→ **Data extract**
-*-

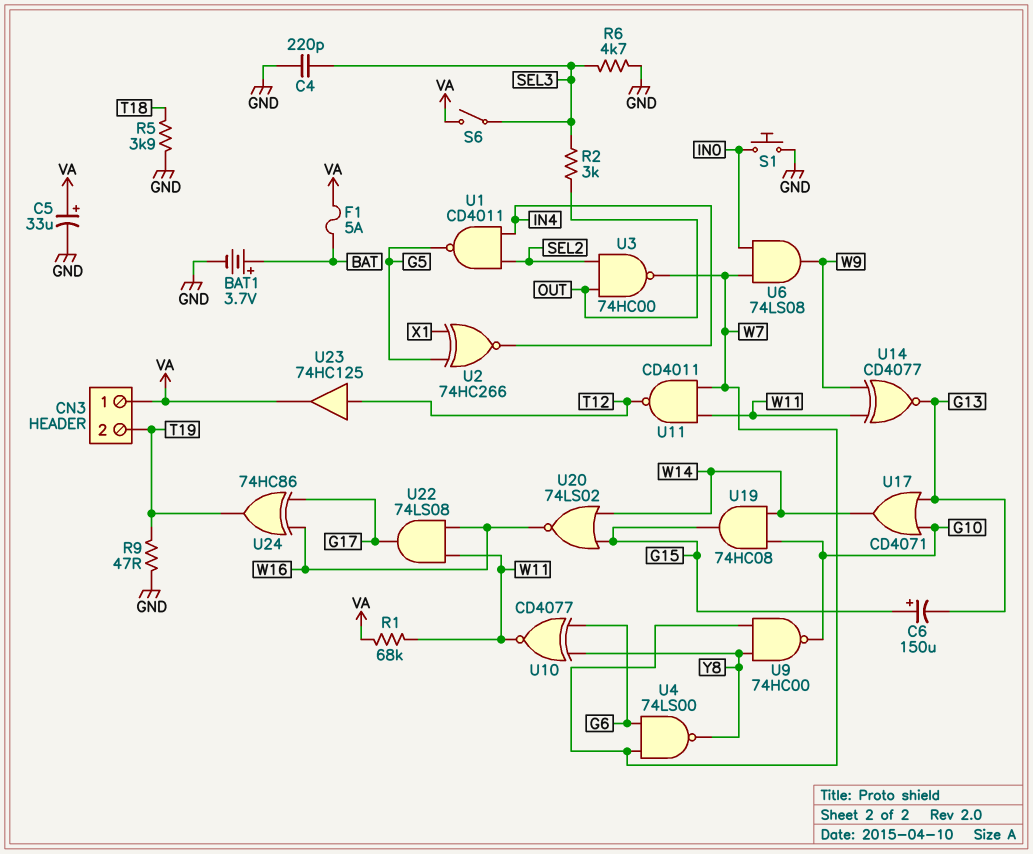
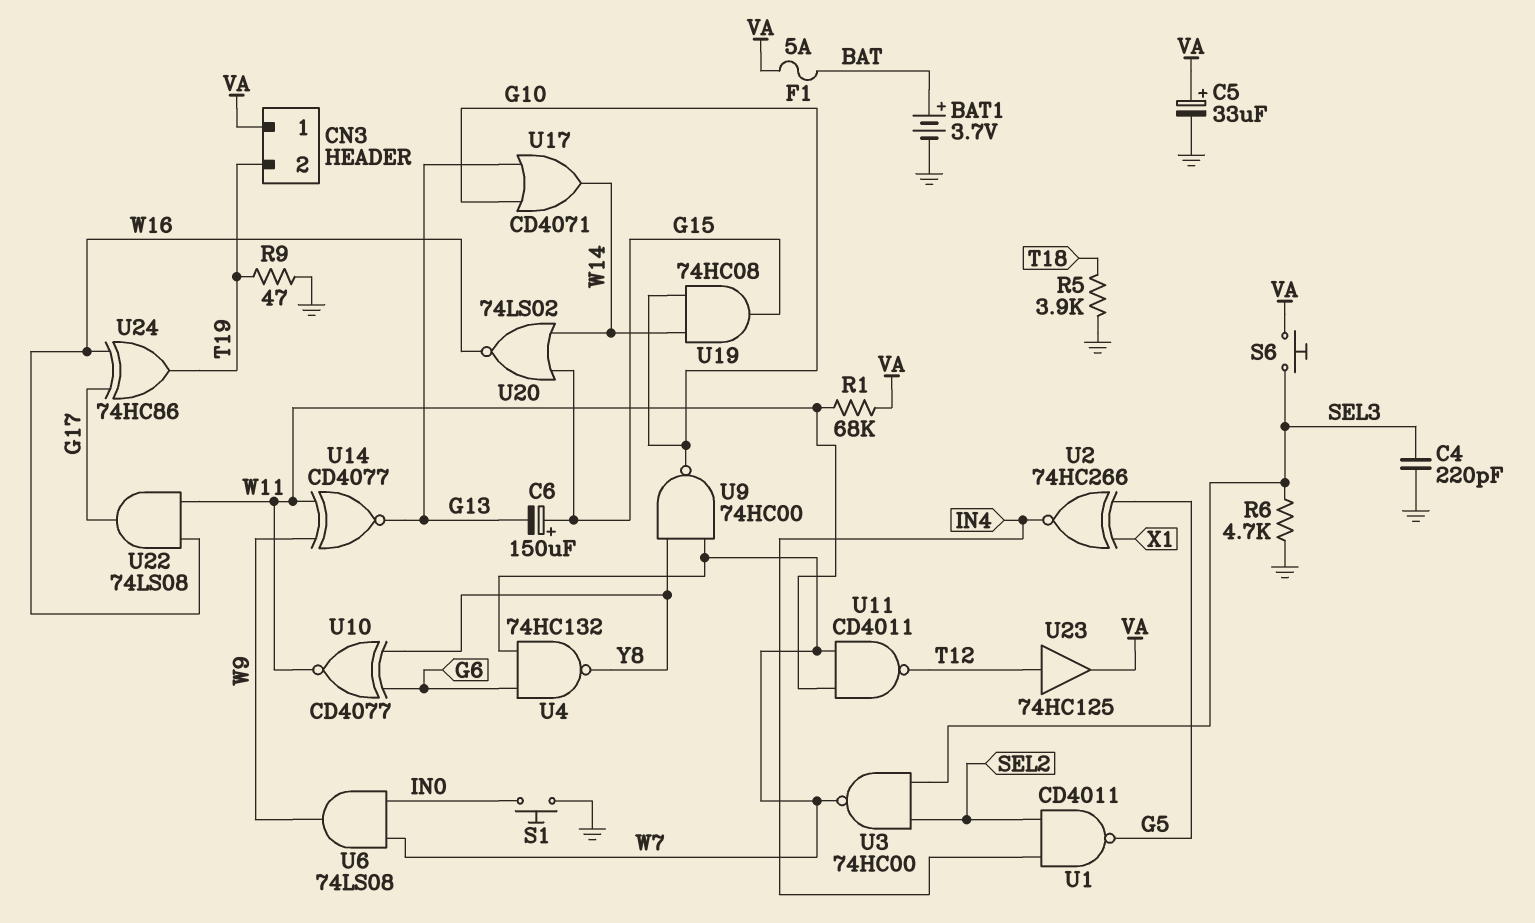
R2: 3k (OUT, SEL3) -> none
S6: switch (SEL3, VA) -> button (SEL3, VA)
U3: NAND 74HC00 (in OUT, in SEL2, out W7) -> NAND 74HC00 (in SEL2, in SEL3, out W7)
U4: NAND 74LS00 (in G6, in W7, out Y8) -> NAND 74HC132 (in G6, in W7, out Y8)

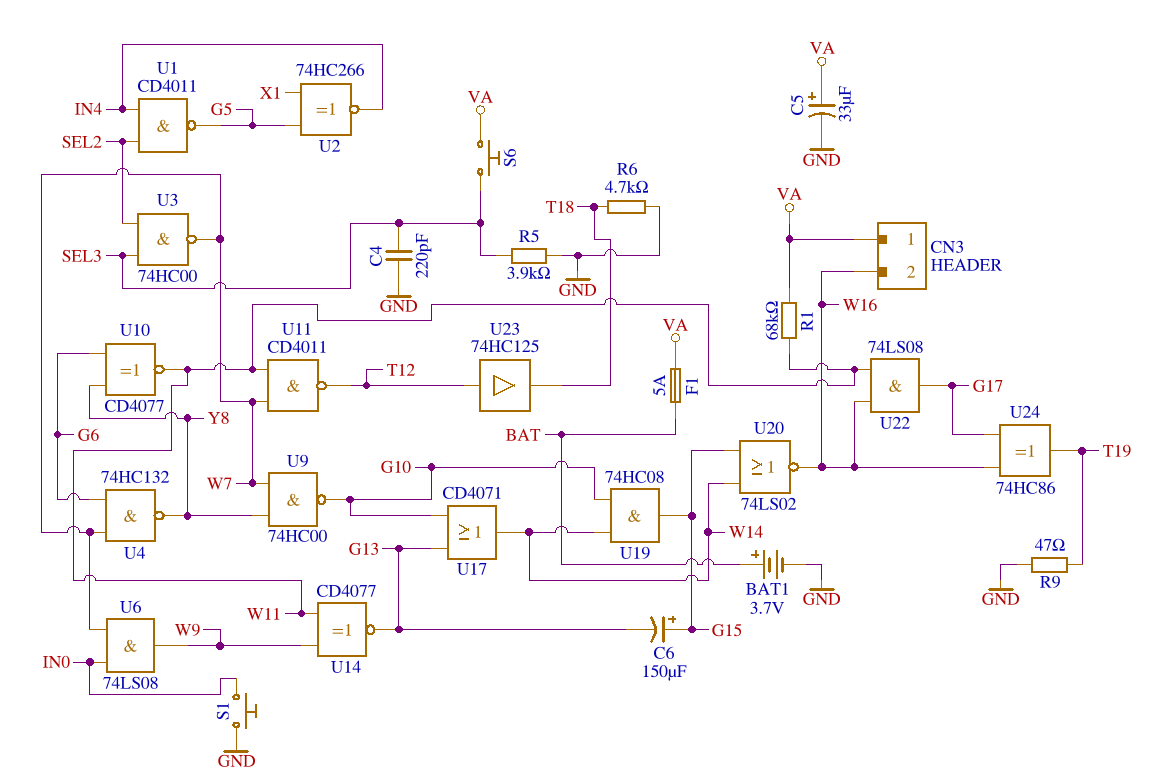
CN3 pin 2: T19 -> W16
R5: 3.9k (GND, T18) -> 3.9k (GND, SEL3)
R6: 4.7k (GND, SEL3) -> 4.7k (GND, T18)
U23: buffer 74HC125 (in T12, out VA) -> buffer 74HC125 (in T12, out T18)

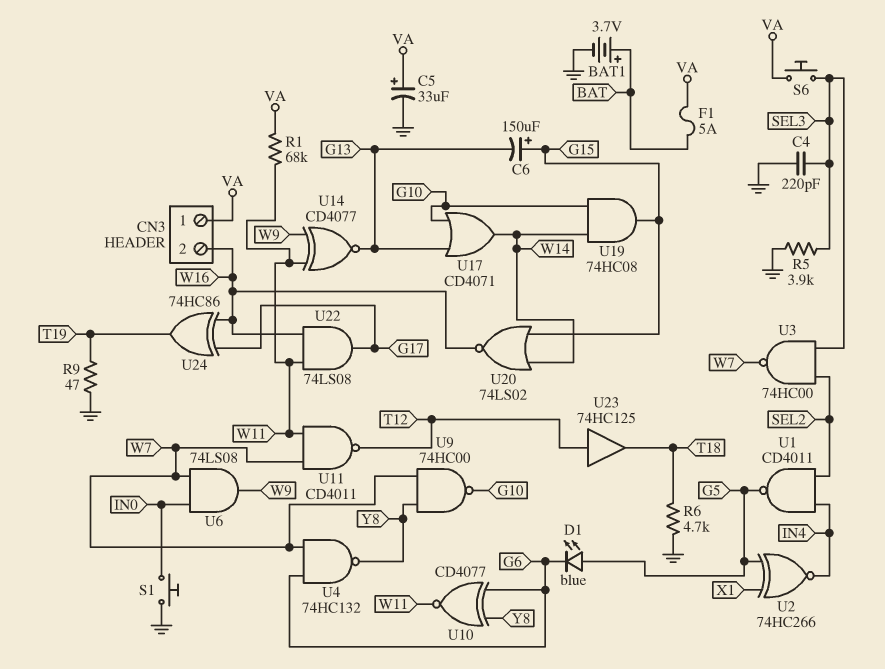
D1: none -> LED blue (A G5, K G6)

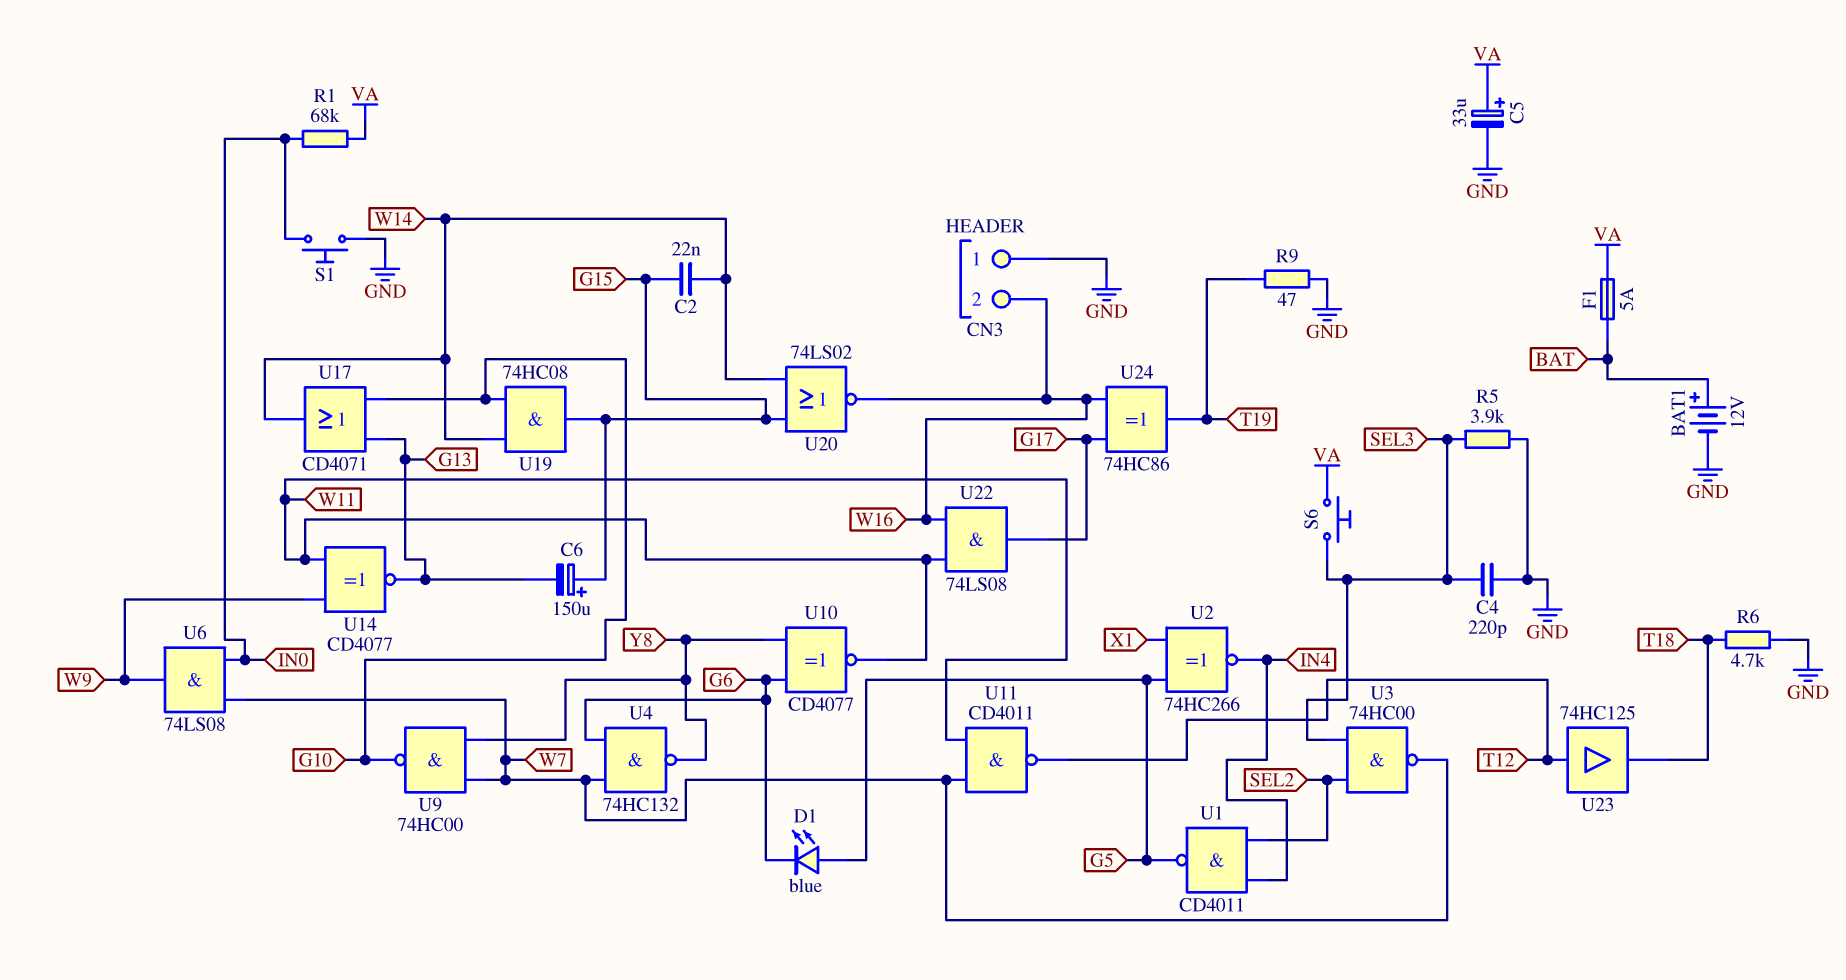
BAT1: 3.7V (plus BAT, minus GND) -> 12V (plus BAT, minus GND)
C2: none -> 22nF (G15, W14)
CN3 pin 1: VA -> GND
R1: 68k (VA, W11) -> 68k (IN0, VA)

-*-

→ **Assigned task**
Exactly as written, please give again the lines from the beginning of the listing through the line containing "C2: none -> 22nF (G15, W14)", inclusive, without any pictures.

→ **Solution for this problem**
R2: 3k (OUT, SEL3) -> none
S6: switch (SEL3, VA) -> button (SEL3, VA)
U3: NAND 74HC00 (in OUT, in SEL2, out W7) -> NAND 74HC00 (in SEL2, in SEL3, out W7)
U4: NAND 74LS00 (in G6, in W7, out Y8) -> NAND 74HC132 (in G6, in W7, out Y8)

CN3 pin 2: T19 -> W16
R5: 3.9k (GND, T18) -> 3.9k (GND, SEL3)
R6: 4.7k (GND, SEL3) -> 4.7k (GND, T18)
U23: buffer 74HC125 (in T12, out VA) -> buffer 74HC125 (in T12, out T18)

D1: none -> LED blue (A G5, K G6)

BAT1: 3.7V (plus BAT, minus GND) -> 12V (plus BAT, minus GND)
C2: none -> 22nF (G15, W14)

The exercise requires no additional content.